* [What you should do]
Each record should be output exactly, with every character kept.

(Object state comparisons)
=====

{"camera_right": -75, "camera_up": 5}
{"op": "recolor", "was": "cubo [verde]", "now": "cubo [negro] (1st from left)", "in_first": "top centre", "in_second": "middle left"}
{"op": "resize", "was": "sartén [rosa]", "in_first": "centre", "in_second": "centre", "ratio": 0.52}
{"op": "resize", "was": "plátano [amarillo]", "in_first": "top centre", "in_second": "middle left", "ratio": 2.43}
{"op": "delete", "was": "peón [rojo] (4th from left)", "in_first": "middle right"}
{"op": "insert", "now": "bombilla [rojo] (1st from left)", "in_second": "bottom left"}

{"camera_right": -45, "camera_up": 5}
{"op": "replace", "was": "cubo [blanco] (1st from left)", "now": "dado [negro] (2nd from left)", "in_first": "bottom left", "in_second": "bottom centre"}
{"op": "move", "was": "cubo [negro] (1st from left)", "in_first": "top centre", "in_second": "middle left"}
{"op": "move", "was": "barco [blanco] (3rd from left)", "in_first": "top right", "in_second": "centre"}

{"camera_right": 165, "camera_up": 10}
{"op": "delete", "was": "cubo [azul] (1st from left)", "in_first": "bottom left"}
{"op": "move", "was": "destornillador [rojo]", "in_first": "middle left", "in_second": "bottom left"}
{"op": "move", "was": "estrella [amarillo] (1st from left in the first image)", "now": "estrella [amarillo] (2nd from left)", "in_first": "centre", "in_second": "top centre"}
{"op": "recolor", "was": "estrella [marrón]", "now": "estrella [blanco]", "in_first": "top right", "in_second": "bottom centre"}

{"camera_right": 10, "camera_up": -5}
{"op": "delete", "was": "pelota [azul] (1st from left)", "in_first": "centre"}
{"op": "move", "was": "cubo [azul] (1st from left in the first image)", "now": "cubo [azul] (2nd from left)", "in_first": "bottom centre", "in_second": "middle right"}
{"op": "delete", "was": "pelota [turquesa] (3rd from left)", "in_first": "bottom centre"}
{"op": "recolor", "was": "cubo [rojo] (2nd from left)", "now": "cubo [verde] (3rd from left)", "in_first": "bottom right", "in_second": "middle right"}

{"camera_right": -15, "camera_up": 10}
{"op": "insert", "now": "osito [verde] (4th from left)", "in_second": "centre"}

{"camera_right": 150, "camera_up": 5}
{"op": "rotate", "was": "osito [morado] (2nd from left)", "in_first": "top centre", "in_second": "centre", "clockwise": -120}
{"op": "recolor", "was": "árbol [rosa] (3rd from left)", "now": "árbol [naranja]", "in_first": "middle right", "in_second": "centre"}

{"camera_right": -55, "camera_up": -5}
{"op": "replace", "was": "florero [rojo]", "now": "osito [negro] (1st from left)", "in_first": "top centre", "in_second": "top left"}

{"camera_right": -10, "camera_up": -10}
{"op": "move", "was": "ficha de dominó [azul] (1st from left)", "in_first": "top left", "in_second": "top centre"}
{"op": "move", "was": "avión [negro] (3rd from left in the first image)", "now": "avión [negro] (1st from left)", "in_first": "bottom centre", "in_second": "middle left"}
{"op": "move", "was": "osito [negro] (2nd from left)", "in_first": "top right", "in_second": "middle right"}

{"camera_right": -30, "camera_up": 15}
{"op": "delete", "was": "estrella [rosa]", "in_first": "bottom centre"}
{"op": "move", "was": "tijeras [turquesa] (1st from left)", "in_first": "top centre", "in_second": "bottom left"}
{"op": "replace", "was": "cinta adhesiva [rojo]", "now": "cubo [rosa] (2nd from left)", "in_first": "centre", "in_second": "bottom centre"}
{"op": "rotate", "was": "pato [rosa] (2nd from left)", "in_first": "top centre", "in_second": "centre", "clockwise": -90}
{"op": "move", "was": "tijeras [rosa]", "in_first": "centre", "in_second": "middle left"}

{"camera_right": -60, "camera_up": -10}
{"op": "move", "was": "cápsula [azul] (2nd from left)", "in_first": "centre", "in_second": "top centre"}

=====

* [Completed task]
{"camera_right": -75, "camera_up": 5}
{"op": "recolor", "was": "cubo [verde]", "now": "cubo [negro] (1st from left)", "in_first": "top centre", "in_second": "middle left"}
{"op": "resize", "was": "sartén [rosa]", "in_first": "centre", "in_second": "centre", "ratio": 0.52}
{"op": "resize", "was": "plátano [amarillo]", "in_first": "top centre", "in_second": "middle left", "ratio": 2.43}
{"op": "delete", "was": "peón [rojo] (4th from left)", "in_first": "middle right"}
{"op": "insert", "now": "bombilla [rojo] (1st from left)", "in_second": "bottom left"}

{"camera_right": -45, "camera_up": 5}
{"op": "replace", "was": "cubo [blanco] (1st from left)", "now": "dado [negro] (2nd from left)", "in_first": "bottom left", "in_second": "bottom centre"}
{"op": "move", "was": "cubo [negro] (1st from left)", "in_first": "top centre", "in_second": "middle left"}
{"op": "move", "was": "barco [blanco] (3rd from left)", "in_first": "top right", "in_second": "centre"}

{"camera_right": 165, "camera_up": 10}
{"op": "delete", "was": "cubo [azul] (1st from left)", "in_first": "bottom left"}
{"op": "move", "was": "destornillador [rojo]", "in_first": "middle left", "in_second": "bottom left"}
{"op": "move", "was": "estrella [amarillo] (1st from left in the first image)", "now": "estrella [amarillo] (2nd from left)", "in_first": "centre", "in_second": "top centre"}
{"op": "recolor", "was": "estrella [marrón]", "now": "estrella [blanco]", "in_first": "top right", "in_second": "bottom centre"}

{"camera_right": 10, "camera_up": -5}
{"op": "delete", "was": "pelota [azul] (1st from left)", "in_first": "centre"}
{"op": "move", "was": "cubo [azul] (1st from left in the first image)", "now": "cubo [azul] (2nd from left)", "in_first": "bottom centre", "in_second": "middle right"}
{"op": "delete", "was": "pelota [turquesa] (3rd from left)", "in_first": "bottom centre"}
{"op": "recolor", "was": "cubo [rojo] (2nd from left)", "now": "cubo [verde] (3rd from left)", "in_first": "bottom right", "in_second": "middle right"}

{"camera_right": -15, "camera_up": 10}
{"op": "insert", "now": "osito [verde] (4th from left)", "in_second": "centre"}

{"camera_right": 150, "camera_up": 5}
{"op": "rotate", "was": "osito [morado] (2nd from left)", "in_first": "top centre", "in_second": "centre", "clockwise": -120}
{"op": "recolor", "was": "árbol [rosa] (3rd from left)", "now": "árbol [naranja]", "in_first": "middle right", "in_second": "centre"}

{"camera_right": -55, "camera_up": -5}
{"op": "replace", "was": "florero [rojo]", "now": "osito [negro] (1st from left)", "in_first": "top centre", "in_second": "top left"}

{"camera_right": -10, "camera_up": -10}
{"op": "move", "was": "ficha de dominó [azul] (1st from left)", "in_first": "top left", "in_second": "top centre"}
{"op": "move", "was": "avión [negro] (3rd from left in the first image)", "now": "avión [negro] (1st from left)", "in_first": "bottom centre", "in_second": "middle left"}
{"op": "move", "was": "osito [negro] (2nd from left)", "in_first": "top right", "in_second": "middle right"}

{"camera_right": -30, "camera_up": 15}
{"op": "delete", "was": "estrella [rosa]", "in_first": "bottom centre"}
{"op": "move", "was": "tijeras [turquesa] (1st from left)", "in_first": "top centre", "in_second": "bottom left"}
{"op": "replace", "was": "cinta adhesiva [rojo]", "now": "cubo [rosa] (2nd from left)", "in_first": "centre", "in_second": "bottom centre"}
{"op": "rotate", "was": "pato [rosa] (2nd from left)", "in_first": "top centre", "in_second": "centre", "clockwise": -90}
{"op": "move", "was": "tijeras [rosa]", "in_first": "centre", "in_second": "middle left"}

{"camera_right": -60, "camera_up": -10}
{"op": "move", "was": "cápsula [azul] (2nd from left)", "in_first": "centre", "in_second": "top centre"}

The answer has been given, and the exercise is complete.